**Recorded information**
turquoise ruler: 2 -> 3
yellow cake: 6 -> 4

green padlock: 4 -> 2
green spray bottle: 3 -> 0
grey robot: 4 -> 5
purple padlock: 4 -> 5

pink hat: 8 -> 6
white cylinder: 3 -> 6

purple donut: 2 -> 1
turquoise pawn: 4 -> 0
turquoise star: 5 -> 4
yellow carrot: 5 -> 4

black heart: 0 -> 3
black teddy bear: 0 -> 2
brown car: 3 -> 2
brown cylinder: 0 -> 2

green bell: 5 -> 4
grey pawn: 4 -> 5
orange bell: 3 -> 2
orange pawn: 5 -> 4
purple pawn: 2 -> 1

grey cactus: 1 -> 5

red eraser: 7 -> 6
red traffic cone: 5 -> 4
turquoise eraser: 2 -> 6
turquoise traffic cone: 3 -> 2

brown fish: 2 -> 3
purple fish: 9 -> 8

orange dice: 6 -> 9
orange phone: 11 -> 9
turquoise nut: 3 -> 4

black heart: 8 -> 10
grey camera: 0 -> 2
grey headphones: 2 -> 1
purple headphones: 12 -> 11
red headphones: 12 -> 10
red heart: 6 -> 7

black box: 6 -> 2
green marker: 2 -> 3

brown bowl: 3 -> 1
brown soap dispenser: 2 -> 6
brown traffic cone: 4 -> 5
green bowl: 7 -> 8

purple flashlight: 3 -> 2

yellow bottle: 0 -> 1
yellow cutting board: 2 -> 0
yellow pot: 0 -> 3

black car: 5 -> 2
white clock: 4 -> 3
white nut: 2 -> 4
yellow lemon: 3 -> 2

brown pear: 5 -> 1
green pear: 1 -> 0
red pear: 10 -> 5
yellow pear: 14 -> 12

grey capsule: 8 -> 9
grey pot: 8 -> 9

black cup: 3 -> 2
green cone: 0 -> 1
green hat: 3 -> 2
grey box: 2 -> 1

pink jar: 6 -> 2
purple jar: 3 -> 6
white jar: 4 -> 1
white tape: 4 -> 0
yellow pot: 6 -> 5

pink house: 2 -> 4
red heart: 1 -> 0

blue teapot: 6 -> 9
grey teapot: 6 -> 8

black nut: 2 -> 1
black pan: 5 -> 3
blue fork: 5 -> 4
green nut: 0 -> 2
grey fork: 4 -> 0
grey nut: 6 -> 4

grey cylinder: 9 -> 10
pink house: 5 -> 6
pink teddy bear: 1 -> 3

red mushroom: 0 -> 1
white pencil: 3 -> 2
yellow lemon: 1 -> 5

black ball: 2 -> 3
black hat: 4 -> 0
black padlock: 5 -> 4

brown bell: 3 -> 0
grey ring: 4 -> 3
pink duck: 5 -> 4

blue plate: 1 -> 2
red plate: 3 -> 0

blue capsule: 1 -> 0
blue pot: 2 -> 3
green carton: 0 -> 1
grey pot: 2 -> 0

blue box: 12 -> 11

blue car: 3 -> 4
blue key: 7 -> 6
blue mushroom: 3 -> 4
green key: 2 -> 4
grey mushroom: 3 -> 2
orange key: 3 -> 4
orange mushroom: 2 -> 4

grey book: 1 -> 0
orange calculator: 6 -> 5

**Instructions to follow**
Produce only the lines from the line containing "green bowl: 7 -> 8" through the line containing "pink house: 2 -> 4", inclusive of both, exactly as they stand in the entries above.

**Response box**
green bowl: 7 -> 8

purple flashlight: 3 -> 2

yellow bottle: 0 -> 1
yellow cutting board: 2 -> 0
yellow pot: 0 -> 3

black car: 5 -> 2
white clock: 4 -> 3
white nut: 2 -> 4
yellow lemon: 3 -> 2

brown pear: 5 -> 1
green pear: 1 -> 0
red pear: 10 -> 5
yellow pear: 14 -> 12

grey capsule: 8 -> 9
grey pot: 8 -> 9

black cup: 3 -> 2
green cone: 0 -> 1
green hat: 3 -> 2
grey box: 2 -> 1

pink jar: 6 -> 2
purple jar: 3 -> 6
white jar: 4 -> 1
white tape: 4 -> 0
yellow pot: 6 -> 5

pink house: 2 -> 4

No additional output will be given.